• [GIVEN MATERIAL]
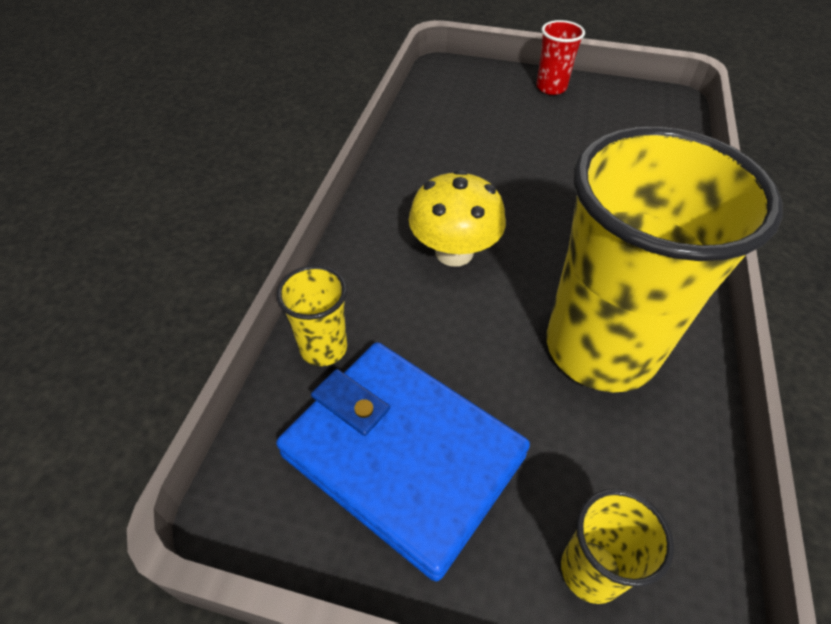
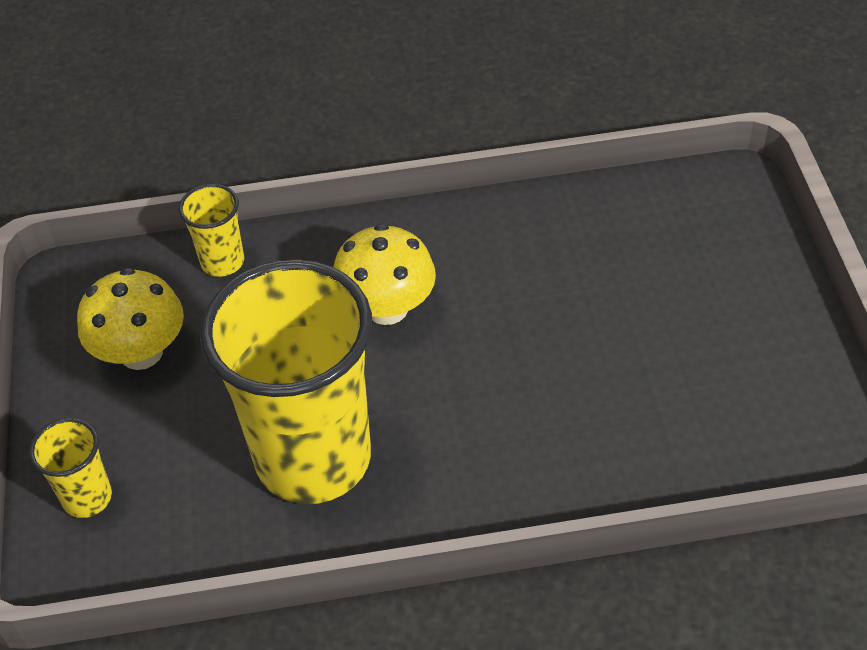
camera: 70 degrees right, 0 degrees up
(403, 455) = (141, 352): blue wallet -> yellow mushroom
(551, 88) = (772, 303): red cup -> none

• [AIM OF THE TASK] Whenever images occur above, omit them and retype each line exactly as it stands.

• [SOLUTION TO THE PROBLEM]
camera: 70 degrees right, 0 degrees up
(403, 455) = (141, 352): blue wallet -> yellow mushroom
(551, 88) = (772, 303): red cup -> none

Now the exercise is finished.